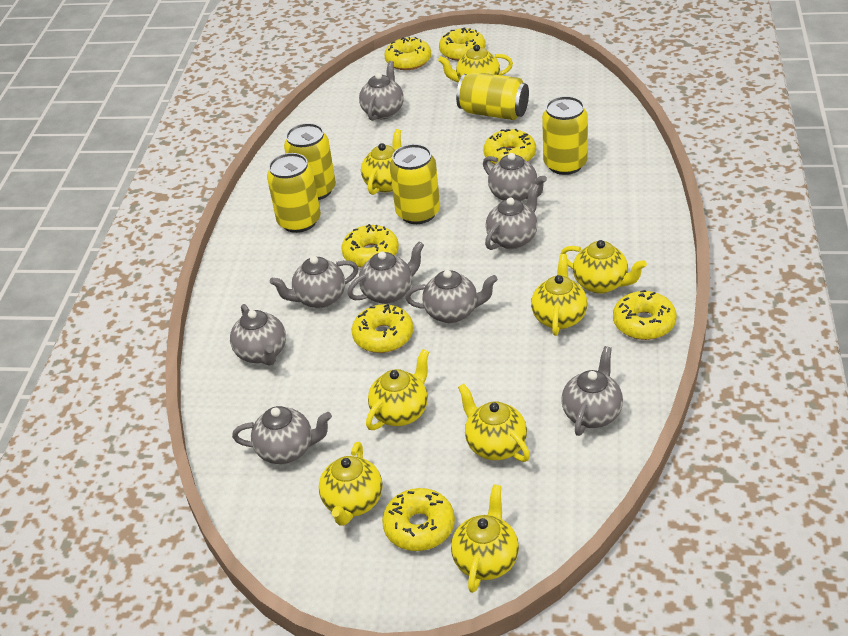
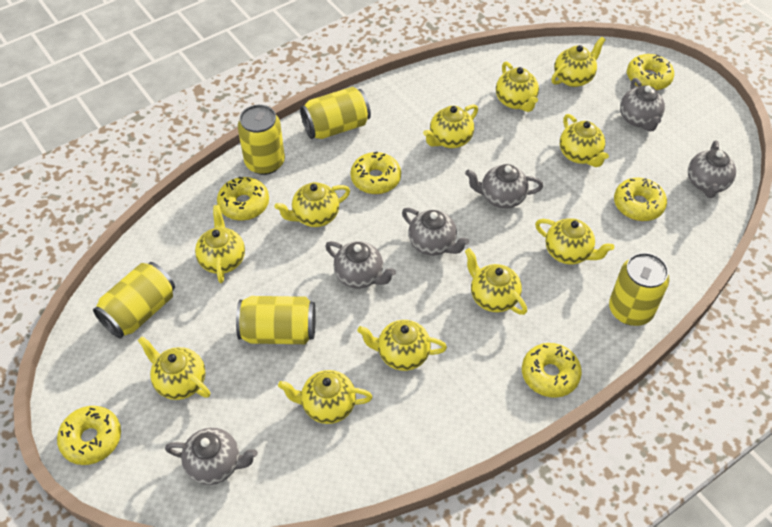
grey teapot: 9 -> 6
yellow donut: 7 -> 6
yellow teapot: 8 -> 11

+-------+

Nothing but an exact copy of the data above, minus its pictures, should appear in the response.

[Reply]:
grey teapot: 9 -> 6
yellow donut: 7 -> 6
yellow teapot: 8 -> 11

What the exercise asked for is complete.